··· Datos proporcionados ···
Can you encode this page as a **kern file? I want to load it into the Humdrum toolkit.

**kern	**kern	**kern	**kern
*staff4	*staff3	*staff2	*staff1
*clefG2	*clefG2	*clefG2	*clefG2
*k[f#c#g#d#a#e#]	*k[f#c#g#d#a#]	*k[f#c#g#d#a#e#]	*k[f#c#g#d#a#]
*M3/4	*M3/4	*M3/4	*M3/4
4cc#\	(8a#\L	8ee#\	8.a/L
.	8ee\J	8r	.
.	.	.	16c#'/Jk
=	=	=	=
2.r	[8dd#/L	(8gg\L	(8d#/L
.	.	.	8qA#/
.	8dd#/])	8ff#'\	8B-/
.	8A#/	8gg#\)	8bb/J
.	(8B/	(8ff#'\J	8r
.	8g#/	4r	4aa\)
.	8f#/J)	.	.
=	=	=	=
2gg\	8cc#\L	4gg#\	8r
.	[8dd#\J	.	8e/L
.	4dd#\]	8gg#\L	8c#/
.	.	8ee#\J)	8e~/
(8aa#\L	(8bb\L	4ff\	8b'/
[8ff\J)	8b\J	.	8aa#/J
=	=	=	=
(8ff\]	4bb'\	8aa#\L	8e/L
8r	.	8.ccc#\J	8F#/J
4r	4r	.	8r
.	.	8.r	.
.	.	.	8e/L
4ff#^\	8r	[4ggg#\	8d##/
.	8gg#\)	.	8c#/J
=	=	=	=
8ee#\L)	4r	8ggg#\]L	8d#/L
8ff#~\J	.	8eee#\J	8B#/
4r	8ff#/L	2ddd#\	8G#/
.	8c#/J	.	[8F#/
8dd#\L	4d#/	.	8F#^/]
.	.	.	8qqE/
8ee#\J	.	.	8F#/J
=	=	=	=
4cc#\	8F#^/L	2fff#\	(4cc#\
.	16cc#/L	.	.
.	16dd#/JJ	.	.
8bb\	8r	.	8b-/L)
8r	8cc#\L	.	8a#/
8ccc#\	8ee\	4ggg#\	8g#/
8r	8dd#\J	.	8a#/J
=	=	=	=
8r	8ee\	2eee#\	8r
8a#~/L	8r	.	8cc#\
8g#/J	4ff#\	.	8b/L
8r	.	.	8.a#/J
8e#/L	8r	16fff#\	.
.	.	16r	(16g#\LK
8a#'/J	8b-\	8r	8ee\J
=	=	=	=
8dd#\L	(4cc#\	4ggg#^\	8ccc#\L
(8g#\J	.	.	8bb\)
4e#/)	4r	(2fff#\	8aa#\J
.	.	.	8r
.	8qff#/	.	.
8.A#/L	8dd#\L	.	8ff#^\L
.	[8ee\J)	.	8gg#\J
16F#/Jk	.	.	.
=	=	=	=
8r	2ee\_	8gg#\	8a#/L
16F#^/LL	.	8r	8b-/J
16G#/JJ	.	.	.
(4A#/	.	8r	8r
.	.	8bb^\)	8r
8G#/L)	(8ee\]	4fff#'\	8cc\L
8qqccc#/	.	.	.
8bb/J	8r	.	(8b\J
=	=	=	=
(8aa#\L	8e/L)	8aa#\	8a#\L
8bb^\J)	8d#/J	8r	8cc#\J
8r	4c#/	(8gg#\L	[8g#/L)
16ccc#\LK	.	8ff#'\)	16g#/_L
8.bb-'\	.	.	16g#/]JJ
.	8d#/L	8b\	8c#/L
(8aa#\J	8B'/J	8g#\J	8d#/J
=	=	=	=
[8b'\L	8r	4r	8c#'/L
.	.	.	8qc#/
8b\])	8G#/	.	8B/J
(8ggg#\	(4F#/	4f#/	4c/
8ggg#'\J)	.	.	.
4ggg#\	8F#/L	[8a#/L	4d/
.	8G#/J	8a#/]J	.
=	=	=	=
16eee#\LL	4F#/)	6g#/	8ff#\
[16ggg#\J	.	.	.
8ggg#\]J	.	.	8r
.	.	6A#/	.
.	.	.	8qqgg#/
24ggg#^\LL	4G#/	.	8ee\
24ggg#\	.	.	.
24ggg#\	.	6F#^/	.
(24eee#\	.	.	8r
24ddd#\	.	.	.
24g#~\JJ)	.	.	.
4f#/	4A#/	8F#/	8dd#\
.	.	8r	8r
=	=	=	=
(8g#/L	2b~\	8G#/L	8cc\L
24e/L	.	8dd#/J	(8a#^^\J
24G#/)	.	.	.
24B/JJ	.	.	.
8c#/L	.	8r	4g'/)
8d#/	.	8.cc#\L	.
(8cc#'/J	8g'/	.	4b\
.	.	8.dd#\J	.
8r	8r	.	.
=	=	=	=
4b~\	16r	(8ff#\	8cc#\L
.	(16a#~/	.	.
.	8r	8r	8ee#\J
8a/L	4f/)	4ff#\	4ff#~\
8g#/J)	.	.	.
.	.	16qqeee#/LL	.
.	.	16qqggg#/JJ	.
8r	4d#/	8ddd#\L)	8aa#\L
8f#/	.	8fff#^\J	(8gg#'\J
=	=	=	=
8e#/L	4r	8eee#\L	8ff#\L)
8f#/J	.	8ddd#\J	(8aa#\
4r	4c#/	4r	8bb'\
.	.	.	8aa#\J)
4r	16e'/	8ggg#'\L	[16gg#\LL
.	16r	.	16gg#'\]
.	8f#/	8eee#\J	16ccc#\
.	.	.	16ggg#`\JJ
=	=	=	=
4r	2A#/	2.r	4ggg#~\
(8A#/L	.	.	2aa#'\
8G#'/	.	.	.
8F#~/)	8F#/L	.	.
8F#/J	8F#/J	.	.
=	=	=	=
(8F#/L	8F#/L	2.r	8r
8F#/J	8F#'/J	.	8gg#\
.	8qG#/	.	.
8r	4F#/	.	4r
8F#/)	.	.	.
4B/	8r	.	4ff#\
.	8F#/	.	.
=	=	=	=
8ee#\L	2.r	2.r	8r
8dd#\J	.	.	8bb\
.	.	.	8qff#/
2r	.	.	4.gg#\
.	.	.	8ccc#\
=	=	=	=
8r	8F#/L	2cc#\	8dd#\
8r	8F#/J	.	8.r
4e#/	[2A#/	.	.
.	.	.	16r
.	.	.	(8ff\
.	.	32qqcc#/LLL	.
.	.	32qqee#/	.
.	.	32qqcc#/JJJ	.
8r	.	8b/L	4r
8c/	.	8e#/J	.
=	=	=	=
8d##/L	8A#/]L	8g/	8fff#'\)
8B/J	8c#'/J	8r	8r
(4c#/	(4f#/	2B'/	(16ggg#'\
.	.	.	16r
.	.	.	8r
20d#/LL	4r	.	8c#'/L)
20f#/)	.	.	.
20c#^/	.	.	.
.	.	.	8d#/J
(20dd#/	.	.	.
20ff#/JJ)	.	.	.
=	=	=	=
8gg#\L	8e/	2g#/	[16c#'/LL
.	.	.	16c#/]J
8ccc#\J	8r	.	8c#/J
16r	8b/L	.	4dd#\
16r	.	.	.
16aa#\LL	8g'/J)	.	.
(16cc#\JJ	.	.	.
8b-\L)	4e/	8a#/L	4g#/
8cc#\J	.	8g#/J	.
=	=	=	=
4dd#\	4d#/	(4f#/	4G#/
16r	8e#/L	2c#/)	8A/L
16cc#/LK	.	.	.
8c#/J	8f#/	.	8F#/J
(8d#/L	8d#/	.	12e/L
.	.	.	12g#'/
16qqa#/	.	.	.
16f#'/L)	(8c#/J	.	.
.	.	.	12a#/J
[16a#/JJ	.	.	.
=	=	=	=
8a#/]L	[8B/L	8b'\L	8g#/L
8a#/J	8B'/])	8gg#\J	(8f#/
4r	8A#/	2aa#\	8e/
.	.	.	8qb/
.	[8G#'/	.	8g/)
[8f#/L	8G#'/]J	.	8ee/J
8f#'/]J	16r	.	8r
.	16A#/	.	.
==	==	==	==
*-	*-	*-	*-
···
_Enunciado_.
Localiza en las entradas de arriba cada línea que contenga la cadena "kern" y cópiala completa.

_Respuesta_.
Can you encode this page as a **kern file? I want to load it into the Humdrum toolkit.
**kern	**kern	**kern	**kern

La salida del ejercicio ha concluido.